### [PROMPT]
Your job is to set down the stretch of entries that opens with the line containing "workbench: (320, 246)" and closes with the line containing "cafe table: (292, 121) -> (453, 127), added". Keep both end lines, copy each exactly, and add nothing.

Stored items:
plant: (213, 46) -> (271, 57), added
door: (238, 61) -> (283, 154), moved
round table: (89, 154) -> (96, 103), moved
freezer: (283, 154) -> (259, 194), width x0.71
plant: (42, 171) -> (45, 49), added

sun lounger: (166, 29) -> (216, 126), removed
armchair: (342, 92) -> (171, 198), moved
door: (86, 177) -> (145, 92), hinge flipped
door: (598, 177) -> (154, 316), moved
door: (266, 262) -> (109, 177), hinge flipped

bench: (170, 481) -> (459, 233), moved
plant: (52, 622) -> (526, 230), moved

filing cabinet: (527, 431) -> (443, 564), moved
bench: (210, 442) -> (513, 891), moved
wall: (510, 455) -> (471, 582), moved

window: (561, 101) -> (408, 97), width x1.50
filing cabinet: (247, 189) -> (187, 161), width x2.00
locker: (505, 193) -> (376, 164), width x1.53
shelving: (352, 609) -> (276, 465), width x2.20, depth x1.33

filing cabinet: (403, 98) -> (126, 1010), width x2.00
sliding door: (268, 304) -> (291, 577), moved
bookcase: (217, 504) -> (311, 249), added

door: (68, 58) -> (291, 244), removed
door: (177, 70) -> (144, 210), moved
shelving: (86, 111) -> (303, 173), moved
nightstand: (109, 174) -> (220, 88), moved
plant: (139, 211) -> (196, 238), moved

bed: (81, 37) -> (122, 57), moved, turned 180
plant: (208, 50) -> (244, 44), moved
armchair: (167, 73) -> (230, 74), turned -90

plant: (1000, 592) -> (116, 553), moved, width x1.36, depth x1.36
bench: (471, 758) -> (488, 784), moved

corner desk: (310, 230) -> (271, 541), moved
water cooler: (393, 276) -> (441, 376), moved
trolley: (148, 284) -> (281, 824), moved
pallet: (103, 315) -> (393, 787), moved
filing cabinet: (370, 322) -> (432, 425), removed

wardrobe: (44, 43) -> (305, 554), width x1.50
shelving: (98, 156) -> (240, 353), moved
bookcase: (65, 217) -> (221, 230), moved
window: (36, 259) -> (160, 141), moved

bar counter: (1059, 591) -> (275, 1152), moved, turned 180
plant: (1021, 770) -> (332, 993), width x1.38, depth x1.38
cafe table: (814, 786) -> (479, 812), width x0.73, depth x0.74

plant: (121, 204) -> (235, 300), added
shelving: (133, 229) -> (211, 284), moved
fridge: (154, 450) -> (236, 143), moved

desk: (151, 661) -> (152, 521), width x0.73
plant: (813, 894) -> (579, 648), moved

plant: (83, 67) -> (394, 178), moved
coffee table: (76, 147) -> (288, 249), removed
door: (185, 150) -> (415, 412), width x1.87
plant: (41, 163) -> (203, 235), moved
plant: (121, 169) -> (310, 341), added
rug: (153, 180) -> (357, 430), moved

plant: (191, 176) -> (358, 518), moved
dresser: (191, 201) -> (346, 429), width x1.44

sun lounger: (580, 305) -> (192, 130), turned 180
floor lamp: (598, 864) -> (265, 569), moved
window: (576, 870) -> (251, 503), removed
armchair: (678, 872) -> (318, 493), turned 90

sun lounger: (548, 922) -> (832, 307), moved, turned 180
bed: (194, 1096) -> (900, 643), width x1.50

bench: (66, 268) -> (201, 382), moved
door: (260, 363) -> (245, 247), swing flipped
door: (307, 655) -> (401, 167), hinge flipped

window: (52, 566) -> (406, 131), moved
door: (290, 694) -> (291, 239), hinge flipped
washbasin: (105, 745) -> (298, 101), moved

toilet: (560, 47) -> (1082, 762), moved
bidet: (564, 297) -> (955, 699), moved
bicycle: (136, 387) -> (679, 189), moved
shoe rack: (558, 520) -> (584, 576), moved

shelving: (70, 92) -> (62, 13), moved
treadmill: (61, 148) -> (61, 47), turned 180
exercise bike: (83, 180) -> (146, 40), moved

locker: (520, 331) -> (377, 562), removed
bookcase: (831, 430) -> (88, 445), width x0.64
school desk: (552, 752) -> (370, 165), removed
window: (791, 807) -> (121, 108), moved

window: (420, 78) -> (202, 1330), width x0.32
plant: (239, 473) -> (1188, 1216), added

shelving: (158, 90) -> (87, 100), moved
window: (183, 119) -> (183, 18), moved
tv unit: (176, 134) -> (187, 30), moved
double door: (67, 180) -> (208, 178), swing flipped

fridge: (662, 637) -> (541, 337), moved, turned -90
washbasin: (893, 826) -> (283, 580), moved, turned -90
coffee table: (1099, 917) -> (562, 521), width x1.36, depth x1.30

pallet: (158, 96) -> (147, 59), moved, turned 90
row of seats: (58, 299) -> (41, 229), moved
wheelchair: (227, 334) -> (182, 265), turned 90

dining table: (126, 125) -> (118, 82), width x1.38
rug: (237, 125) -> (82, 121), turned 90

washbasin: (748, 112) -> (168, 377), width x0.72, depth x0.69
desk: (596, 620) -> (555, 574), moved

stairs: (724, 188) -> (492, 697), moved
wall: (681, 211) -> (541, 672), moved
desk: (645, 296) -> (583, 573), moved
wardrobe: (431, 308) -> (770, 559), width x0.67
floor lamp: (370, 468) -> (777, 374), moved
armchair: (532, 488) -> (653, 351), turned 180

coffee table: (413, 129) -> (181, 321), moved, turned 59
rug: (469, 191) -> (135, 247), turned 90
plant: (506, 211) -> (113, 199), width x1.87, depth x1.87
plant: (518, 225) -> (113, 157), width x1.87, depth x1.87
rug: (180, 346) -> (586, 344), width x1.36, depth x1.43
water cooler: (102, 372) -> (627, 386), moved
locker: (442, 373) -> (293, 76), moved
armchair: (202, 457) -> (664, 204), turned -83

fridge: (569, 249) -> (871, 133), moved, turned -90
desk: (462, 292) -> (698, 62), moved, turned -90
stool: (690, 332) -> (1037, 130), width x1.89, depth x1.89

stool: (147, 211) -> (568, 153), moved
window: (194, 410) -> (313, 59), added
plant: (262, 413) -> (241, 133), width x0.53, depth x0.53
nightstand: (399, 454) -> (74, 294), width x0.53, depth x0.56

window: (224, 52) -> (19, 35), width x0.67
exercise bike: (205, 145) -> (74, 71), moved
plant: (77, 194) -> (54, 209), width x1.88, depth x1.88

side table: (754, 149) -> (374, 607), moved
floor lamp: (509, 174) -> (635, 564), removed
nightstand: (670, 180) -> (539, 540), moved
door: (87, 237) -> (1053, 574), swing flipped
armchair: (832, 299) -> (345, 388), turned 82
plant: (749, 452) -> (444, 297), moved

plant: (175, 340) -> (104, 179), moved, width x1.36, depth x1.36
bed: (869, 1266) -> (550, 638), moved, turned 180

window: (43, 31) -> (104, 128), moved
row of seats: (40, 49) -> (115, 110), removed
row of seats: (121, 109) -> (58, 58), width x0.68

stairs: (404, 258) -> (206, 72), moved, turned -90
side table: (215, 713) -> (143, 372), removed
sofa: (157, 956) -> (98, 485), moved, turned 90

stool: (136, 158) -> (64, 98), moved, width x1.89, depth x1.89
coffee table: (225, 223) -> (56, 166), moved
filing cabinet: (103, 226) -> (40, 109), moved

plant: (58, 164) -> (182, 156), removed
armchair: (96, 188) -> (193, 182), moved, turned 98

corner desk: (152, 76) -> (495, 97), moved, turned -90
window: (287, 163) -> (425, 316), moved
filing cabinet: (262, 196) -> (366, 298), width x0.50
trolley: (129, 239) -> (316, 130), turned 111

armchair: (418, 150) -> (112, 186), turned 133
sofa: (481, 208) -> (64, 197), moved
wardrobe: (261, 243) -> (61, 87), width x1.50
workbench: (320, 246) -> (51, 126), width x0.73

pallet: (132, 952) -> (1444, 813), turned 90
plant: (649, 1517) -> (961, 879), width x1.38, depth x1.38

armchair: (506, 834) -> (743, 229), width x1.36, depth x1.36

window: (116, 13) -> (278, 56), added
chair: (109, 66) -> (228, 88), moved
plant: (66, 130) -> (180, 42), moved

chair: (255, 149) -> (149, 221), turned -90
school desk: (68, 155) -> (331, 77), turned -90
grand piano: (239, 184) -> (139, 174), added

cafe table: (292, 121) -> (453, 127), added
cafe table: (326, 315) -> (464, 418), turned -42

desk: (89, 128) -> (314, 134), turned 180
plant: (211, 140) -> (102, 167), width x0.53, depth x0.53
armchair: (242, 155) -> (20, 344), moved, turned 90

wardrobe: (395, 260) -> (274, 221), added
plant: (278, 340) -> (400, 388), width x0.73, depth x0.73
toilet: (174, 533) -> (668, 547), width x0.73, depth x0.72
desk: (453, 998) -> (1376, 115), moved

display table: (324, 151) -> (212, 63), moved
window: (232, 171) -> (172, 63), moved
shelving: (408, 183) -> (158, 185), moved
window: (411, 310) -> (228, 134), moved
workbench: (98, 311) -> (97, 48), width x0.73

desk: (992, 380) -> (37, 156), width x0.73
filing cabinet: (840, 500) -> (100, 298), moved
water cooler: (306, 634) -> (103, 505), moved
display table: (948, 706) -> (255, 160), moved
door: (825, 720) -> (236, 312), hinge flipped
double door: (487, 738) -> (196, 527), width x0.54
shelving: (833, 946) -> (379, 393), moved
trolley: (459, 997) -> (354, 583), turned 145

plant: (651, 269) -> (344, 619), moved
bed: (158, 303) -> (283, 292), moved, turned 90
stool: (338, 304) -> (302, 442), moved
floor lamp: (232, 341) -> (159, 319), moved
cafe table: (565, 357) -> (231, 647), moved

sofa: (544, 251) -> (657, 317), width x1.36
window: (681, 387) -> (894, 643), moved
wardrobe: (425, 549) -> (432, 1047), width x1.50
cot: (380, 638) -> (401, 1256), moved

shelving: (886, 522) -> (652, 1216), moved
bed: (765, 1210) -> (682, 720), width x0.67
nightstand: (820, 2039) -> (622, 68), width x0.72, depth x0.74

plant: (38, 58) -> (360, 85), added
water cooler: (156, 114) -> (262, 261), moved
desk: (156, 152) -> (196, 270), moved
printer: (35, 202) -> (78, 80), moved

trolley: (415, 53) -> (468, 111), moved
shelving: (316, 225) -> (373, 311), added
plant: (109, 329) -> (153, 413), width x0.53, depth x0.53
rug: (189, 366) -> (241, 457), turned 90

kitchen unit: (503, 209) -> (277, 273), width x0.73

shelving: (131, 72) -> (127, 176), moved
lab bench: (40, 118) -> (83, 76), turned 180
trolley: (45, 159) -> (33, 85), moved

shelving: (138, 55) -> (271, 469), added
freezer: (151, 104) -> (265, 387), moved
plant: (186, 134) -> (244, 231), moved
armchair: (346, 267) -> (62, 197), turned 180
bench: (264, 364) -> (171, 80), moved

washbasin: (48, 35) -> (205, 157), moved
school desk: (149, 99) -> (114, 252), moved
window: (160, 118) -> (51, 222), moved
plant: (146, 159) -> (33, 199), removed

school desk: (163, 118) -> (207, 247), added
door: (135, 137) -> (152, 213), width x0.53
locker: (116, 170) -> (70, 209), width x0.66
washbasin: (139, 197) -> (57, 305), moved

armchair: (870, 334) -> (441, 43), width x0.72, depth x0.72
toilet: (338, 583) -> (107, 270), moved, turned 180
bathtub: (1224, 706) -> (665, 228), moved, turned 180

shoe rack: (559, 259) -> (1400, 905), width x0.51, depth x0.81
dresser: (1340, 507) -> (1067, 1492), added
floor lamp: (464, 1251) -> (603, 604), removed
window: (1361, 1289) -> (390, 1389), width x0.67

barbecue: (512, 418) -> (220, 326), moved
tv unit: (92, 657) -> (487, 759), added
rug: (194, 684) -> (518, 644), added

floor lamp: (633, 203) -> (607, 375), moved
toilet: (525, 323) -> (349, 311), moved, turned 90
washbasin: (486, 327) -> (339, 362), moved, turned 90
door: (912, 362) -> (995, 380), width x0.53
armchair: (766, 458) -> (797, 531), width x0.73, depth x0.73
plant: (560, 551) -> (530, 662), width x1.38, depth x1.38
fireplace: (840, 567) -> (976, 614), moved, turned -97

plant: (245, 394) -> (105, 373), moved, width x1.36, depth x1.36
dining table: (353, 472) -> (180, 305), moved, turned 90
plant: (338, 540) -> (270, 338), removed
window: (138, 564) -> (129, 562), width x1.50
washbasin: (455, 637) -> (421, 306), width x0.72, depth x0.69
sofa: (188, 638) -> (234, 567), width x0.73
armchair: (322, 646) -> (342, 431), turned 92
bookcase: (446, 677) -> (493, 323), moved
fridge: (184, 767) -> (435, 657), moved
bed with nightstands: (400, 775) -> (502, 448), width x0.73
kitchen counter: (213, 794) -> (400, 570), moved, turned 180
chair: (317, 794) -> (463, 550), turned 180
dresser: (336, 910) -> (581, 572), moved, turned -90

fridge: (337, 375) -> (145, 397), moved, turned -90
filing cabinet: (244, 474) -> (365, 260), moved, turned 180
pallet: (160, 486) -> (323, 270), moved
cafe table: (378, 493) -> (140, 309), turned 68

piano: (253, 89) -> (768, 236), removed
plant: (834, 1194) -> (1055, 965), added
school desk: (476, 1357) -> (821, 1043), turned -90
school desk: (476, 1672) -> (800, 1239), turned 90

### [YOUR SOLUTION]
workbench: (320, 246) -> (51, 126), width x0.73

pallet: (132, 952) -> (1444, 813), turned 90
plant: (649, 1517) -> (961, 879), width x1.38, depth x1.38

armchair: (506, 834) -> (743, 229), width x1.36, depth x1.36

window: (116, 13) -> (278, 56), added
chair: (109, 66) -> (228, 88), moved
plant: (66, 130) -> (180, 42), moved

chair: (255, 149) -> (149, 221), turned -90
school desk: (68, 155) -> (331, 77), turned -90
grand piano: (239, 184) -> (139, 174), added

cafe table: (292, 121) -> (453, 127), added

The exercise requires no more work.